## What to produce
Reproduce the data shown below exactly.

## Dataset extract
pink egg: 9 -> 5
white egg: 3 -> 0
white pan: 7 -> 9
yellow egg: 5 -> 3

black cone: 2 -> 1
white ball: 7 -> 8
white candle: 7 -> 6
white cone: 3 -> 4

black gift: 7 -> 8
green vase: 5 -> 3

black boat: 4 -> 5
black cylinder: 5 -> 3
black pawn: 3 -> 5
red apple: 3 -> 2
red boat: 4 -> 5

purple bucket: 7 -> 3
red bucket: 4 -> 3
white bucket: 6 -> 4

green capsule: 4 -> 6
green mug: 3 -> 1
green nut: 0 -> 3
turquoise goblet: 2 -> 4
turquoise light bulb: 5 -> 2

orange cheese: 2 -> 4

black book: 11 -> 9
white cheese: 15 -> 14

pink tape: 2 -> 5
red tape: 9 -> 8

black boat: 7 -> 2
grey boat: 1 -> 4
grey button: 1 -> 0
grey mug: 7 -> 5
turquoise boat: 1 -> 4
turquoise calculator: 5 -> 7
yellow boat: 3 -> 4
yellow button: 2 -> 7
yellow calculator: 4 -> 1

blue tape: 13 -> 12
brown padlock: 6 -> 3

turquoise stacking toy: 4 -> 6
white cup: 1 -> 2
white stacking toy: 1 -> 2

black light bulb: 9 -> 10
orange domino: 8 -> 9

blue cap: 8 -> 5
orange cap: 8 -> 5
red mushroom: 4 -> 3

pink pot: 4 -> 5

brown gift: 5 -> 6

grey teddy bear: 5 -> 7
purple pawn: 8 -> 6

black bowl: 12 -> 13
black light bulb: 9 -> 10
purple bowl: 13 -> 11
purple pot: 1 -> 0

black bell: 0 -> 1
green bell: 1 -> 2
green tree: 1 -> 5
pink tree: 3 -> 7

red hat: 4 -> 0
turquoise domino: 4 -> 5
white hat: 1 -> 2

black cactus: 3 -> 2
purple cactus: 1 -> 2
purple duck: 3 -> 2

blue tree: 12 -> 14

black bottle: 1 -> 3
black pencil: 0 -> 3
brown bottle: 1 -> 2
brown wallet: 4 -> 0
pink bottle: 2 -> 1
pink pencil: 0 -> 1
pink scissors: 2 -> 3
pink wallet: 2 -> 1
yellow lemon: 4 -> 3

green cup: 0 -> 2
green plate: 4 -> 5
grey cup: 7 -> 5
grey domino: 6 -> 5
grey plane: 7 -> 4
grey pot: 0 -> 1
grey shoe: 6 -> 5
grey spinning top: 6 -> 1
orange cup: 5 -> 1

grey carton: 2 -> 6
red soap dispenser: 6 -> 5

## Answer space
pink egg: 9 -> 5
white egg: 3 -> 0
white pan: 7 -> 9
yellow egg: 5 -> 3

black cone: 2 -> 1
white ball: 7 -> 8
white candle: 7 -> 6
white cone: 3 -> 4

black gift: 7 -> 8
green vase: 5 -> 3

black boat: 4 -> 5
black cylinder: 5 -> 3
black pawn: 3 -> 5
red apple: 3 -> 2
red boat: 4 -> 5

purple bucket: 7 -> 3
red bucket: 4 -> 3
white bucket: 6 -> 4

green capsule: 4 -> 6
green mug: 3 -> 1
green nut: 0 -> 3
turquoise goblet: 2 -> 4
turquoise light bulb: 5 -> 2

orange cheese: 2 -> 4

black book: 11 -> 9
white cheese: 15 -> 14

pink tape: 2 -> 5
red tape: 9 -> 8

black boat: 7 -> 2
grey boat: 1 -> 4
grey button: 1 -> 0
grey mug: 7 -> 5
turquoise boat: 1 -> 4
turquoise calculator: 5 -> 7
yellow boat: 3 -> 4
yellow button: 2 -> 7
yellow calculator: 4 -> 1

blue tape: 13 -> 12
brown padlock: 6 -> 3

turquoise stacking toy: 4 -> 6
white cup: 1 -> 2
white stacking toy: 1 -> 2

black light bulb: 9 -> 10
orange domino: 8 -> 9

blue cap: 8 -> 5
orange cap: 8 -> 5
red mushroom: 4 -> 3

pink pot: 4 -> 5

brown gift: 5 -> 6

grey teddy bear: 5 -> 7
purple pawn: 8 -> 6

black bowl: 12 -> 13
black light bulb: 9 -> 10
purple bowl: 13 -> 11
purple pot: 1 -> 0

black bell: 0 -> 1
green bell: 1 -> 2
green tree: 1 -> 5
pink tree: 3 -> 7

red hat: 4 -> 0
turquoise domino: 4 -> 5
white hat: 1 -> 2

black cactus: 3 -> 2
purple cactus: 1 -> 2
purple duck: 3 -> 2

blue tree: 12 -> 14

black bottle: 1 -> 3
black pencil: 0 -> 3
brown bottle: 1 -> 2
brown wallet: 4 -> 0
pink bottle: 2 -> 1
pink pencil: 0 -> 1
pink scissors: 2 -> 3
pink wallet: 2 -> 1
yellow lemon: 4 -> 3

green cup: 0 -> 2
green plate: 4 -> 5
grey cup: 7 -> 5
grey domino: 6 -> 5
grey plane: 7 -> 4
grey pot: 0 -> 1
grey shoe: 6 -> 5
grey spinning top: 6 -> 1
orange cup: 5 -> 1

grey carton: 2 -> 6
red soap dispenser: 6 -> 5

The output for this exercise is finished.